Data shown START

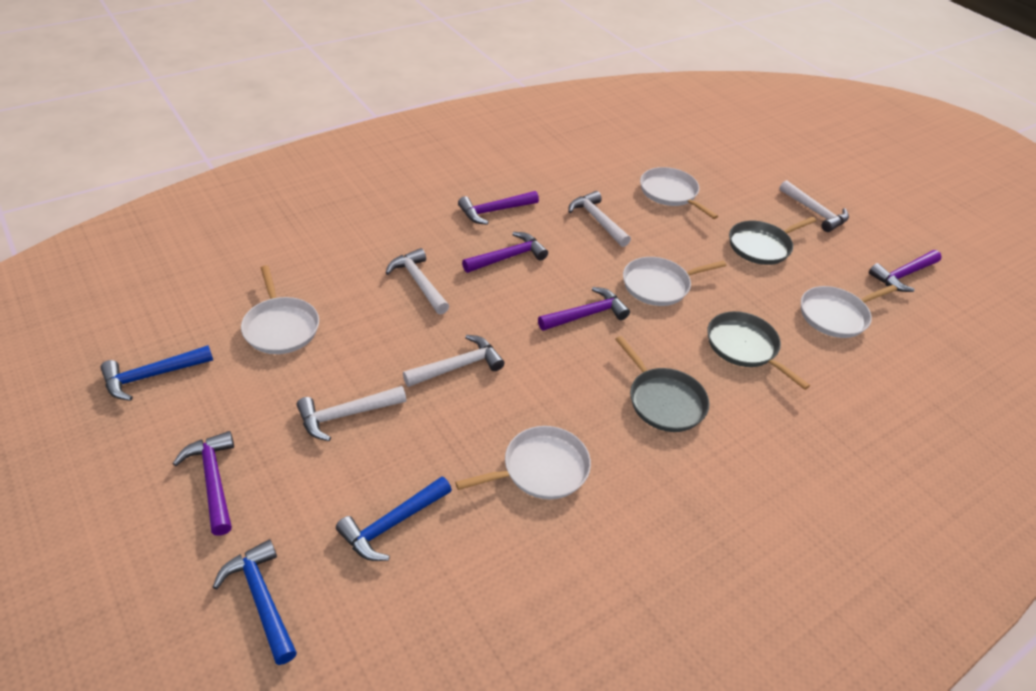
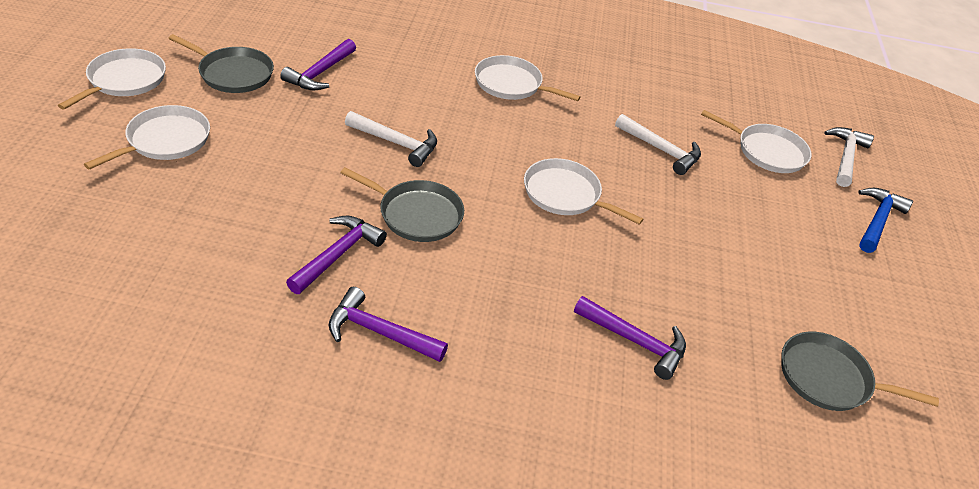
blue hammer: 3 -> 1
purple hammer: 5 -> 4
white hammer: 5 -> 3

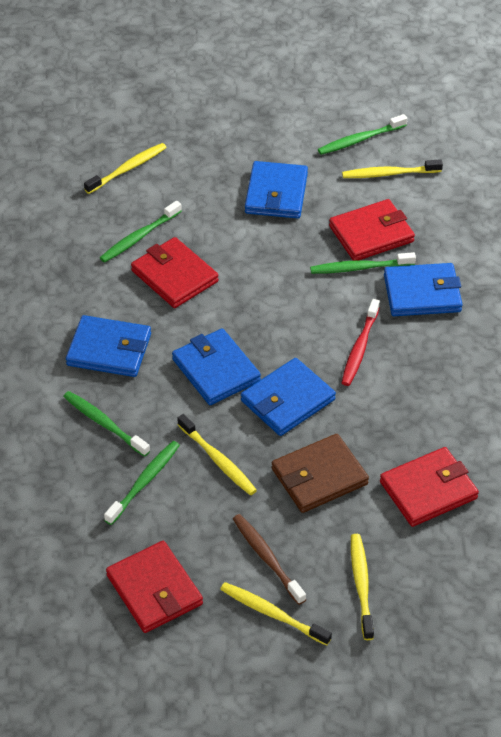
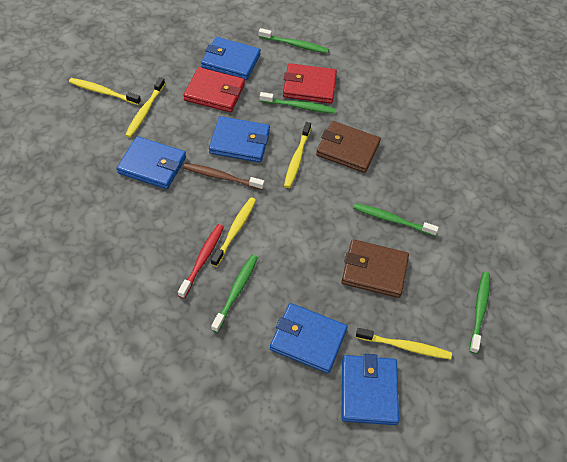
brown wallet: 1 -> 2
red wallet: 4 -> 2

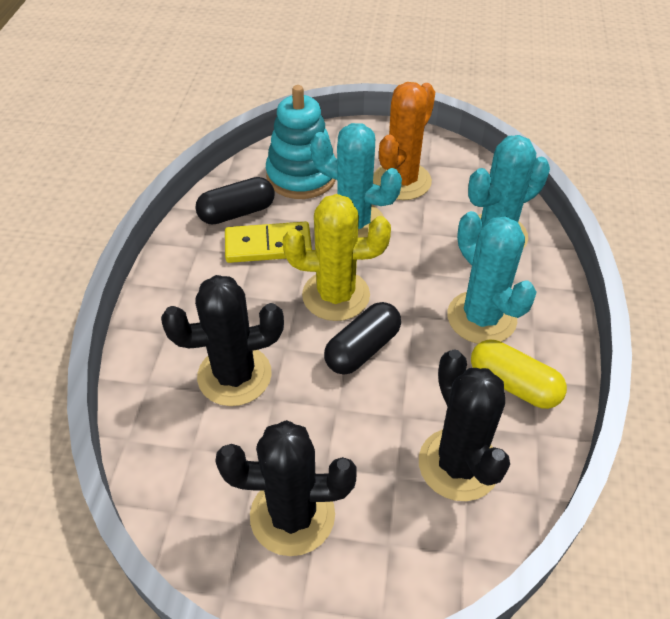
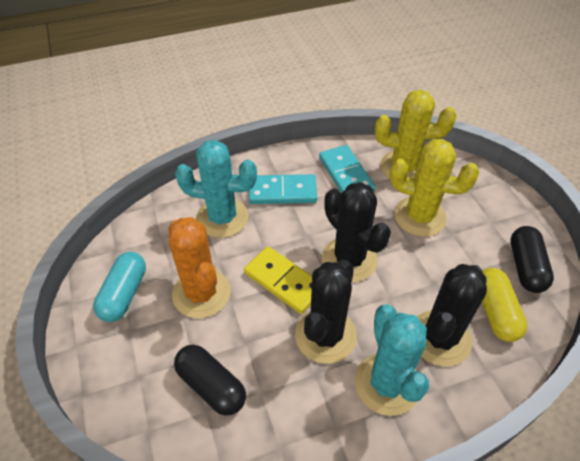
turquoise cactus: 3 -> 2
turquoise capsule: 0 -> 1
turquoise domino: 0 -> 2
turquoise stacking toy: 1 -> 0
yellow cactus: 1 -> 2

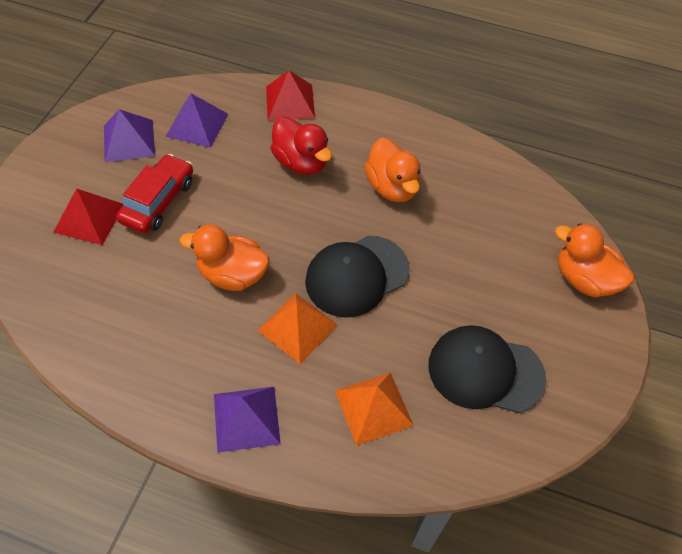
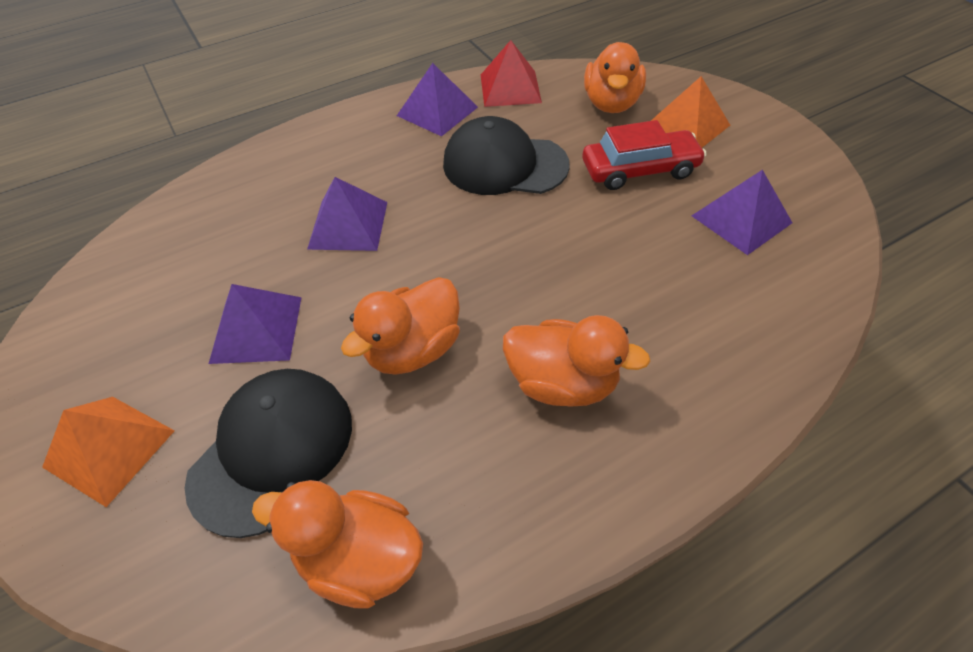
orange duck: 3 -> 4
purple pyramid: 3 -> 4
red duck: 1 -> 0
red pyramid: 2 -> 1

Data shown END

What is expected » Reading through the records above, report each line in which the string "cactus" is found.

Answer to this exercise »
turquoise cactus: 3 -> 2
yellow cactus: 1 -> 2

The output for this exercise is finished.